*** Opening RECORDS FOR PROCESSING ***
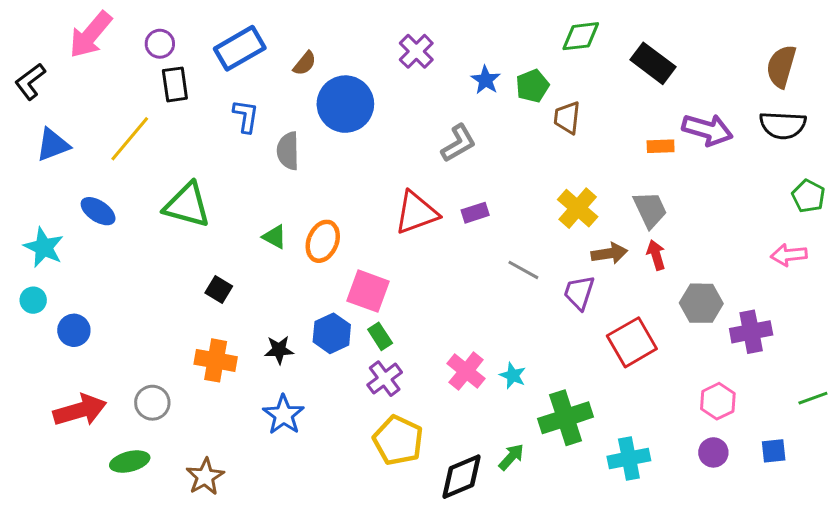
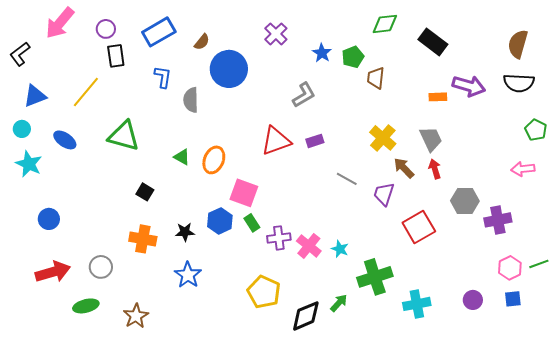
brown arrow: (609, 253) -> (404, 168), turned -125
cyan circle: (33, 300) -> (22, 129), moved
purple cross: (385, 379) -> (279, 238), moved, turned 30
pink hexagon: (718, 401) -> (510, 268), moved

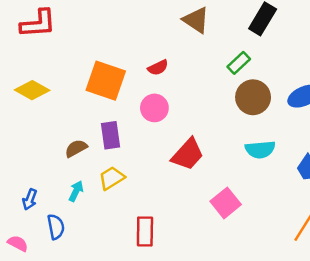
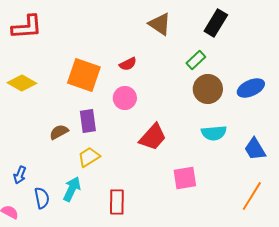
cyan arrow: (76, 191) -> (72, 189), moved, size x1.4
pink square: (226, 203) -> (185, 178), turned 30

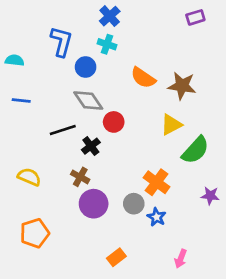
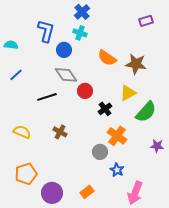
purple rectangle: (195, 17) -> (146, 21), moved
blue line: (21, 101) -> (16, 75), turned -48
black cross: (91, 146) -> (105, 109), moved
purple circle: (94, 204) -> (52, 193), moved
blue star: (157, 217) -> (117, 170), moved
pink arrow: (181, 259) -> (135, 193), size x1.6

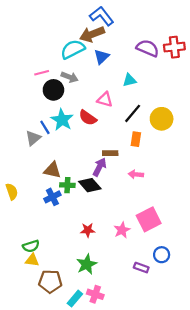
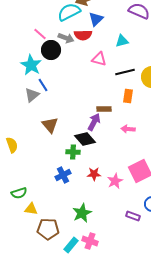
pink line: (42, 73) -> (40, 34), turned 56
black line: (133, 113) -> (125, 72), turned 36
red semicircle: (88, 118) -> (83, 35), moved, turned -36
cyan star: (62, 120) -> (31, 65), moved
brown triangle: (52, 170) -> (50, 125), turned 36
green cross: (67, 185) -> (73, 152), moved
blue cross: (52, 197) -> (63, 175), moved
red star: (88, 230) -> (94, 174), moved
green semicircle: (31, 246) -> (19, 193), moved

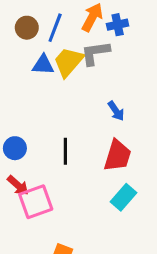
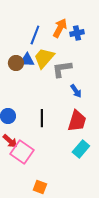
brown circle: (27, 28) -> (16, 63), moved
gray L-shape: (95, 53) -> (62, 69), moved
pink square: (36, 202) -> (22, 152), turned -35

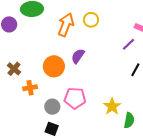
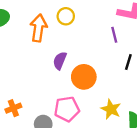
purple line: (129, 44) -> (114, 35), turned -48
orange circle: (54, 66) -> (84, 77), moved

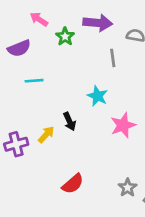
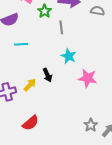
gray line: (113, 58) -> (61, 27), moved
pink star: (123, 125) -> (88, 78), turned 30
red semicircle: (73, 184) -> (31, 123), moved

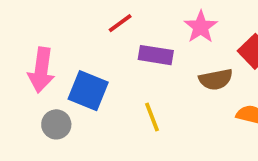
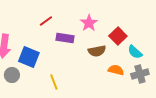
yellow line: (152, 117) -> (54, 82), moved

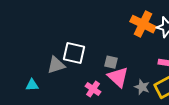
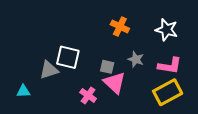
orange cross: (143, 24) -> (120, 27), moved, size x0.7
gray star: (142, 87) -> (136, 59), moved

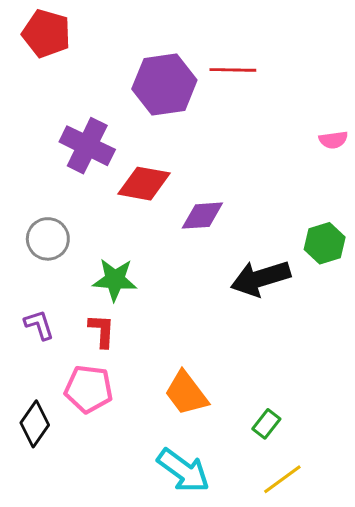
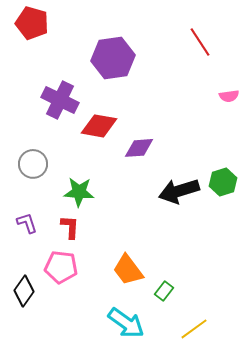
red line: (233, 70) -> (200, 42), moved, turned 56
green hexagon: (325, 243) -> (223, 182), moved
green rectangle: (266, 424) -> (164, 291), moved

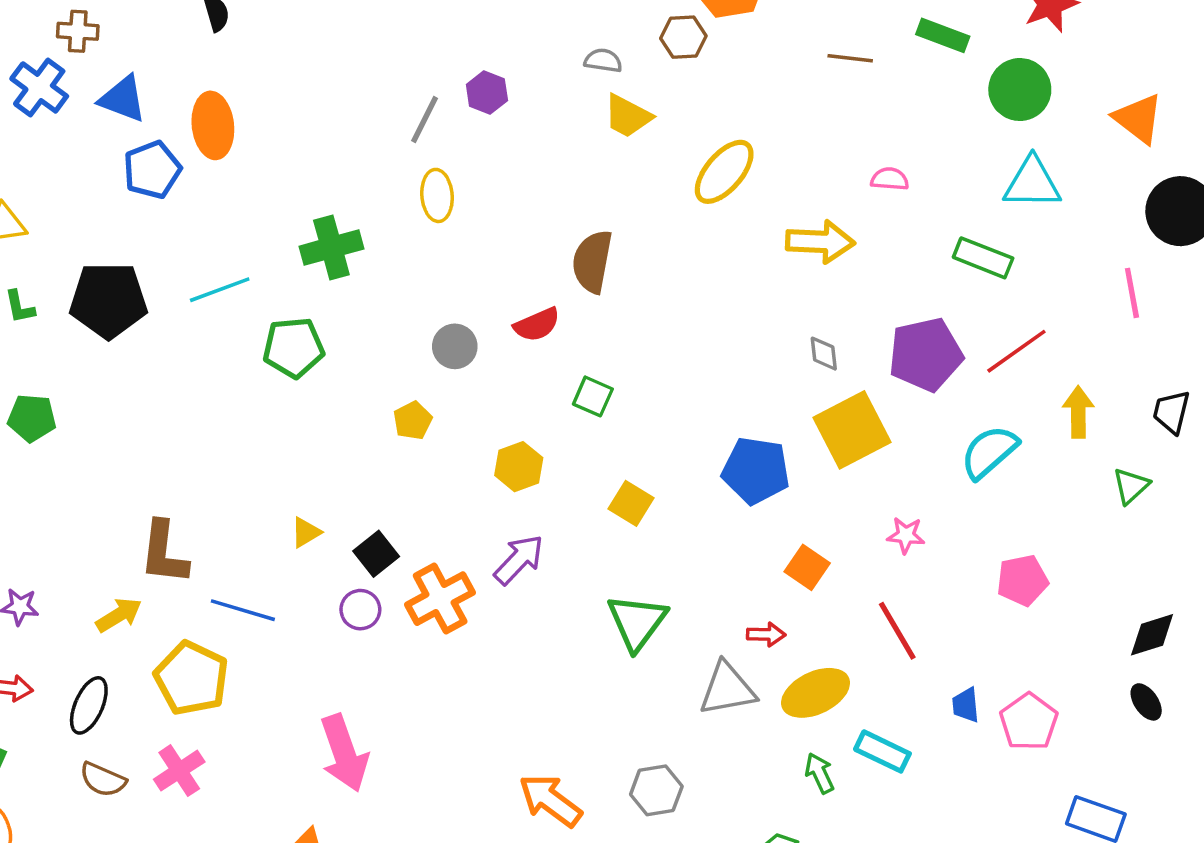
*** Closing RECORDS FOR PROCESSING ***
WORK REQUIRED: Copy out, from the data above, each line where the string "turned" is present.

EXERCISE OUTPUT:
brown arrow: (609, 253) -> (404, 168), turned -125
purple cross: (385, 379) -> (279, 238), moved, turned 30
pink square: (226, 203) -> (185, 178), turned 30
blue line: (21, 101) -> (16, 75), turned -48
pink line: (42, 73) -> (40, 34), turned 56
black line: (133, 113) -> (125, 72), turned 36
red semicircle: (88, 118) -> (83, 35), moved, turned -36
brown triangle: (52, 170) -> (50, 125), turned 36
pink square: (36, 202) -> (22, 152), turned -35
purple line: (129, 44) -> (114, 35), turned -48
pink star: (123, 125) -> (88, 78), turned 30
red line: (233, 70) -> (200, 42), moved, turned 56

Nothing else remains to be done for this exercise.